The problem -
Count the lines in the records that contain the string "grace" and give only that number.
=====
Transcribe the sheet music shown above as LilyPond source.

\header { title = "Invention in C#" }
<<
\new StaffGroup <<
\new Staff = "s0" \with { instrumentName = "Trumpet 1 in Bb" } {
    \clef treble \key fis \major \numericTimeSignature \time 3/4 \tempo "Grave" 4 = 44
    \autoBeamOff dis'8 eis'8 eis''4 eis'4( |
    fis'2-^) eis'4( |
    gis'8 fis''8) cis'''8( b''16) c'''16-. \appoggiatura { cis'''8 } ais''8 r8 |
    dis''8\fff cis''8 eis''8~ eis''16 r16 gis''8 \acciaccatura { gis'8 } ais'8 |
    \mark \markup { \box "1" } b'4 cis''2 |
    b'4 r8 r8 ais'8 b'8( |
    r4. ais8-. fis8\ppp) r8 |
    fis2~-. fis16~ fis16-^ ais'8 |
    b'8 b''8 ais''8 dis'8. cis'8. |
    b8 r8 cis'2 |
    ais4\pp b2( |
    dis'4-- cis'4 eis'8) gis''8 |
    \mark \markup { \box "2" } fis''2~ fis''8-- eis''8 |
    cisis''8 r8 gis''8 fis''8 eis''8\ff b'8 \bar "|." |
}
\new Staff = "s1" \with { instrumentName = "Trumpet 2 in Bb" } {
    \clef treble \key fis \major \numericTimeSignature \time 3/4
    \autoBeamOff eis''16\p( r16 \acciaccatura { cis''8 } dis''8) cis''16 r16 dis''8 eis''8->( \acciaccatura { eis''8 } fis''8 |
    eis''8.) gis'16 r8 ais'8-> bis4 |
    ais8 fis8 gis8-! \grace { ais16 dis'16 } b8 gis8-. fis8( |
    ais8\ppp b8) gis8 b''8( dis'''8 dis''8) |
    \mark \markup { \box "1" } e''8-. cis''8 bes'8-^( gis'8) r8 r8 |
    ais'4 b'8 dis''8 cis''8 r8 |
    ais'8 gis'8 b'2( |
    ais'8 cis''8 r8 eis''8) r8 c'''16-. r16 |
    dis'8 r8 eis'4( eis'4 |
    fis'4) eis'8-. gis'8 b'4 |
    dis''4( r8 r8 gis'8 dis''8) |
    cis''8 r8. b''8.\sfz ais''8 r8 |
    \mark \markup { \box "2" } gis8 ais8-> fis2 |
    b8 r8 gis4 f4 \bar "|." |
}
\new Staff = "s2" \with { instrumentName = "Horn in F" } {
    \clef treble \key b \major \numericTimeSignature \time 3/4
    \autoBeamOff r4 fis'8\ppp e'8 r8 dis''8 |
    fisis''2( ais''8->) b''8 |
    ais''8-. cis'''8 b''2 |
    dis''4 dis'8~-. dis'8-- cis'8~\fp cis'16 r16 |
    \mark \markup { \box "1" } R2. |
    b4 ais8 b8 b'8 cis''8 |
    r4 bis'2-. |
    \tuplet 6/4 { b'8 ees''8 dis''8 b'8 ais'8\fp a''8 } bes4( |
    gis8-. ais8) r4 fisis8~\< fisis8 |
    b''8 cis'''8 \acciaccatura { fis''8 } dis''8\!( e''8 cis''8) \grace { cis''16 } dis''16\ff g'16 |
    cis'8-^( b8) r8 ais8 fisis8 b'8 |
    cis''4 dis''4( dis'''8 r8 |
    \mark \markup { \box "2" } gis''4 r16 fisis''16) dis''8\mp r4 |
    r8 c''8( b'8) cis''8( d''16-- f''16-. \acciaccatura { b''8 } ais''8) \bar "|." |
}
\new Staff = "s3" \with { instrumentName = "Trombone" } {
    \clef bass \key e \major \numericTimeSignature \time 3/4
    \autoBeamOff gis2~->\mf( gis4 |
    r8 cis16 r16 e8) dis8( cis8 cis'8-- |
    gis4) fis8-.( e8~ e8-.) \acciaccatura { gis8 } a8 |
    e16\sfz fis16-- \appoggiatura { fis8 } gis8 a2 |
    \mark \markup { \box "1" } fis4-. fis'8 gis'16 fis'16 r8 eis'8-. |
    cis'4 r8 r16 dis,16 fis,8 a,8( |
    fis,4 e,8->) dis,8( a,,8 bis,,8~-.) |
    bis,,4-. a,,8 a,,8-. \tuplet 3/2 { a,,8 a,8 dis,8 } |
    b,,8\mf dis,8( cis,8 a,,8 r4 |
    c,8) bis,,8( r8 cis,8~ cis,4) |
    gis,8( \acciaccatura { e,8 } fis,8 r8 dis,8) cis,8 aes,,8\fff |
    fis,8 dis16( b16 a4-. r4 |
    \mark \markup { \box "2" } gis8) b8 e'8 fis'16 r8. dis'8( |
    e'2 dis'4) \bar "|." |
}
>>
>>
=====
Response -
2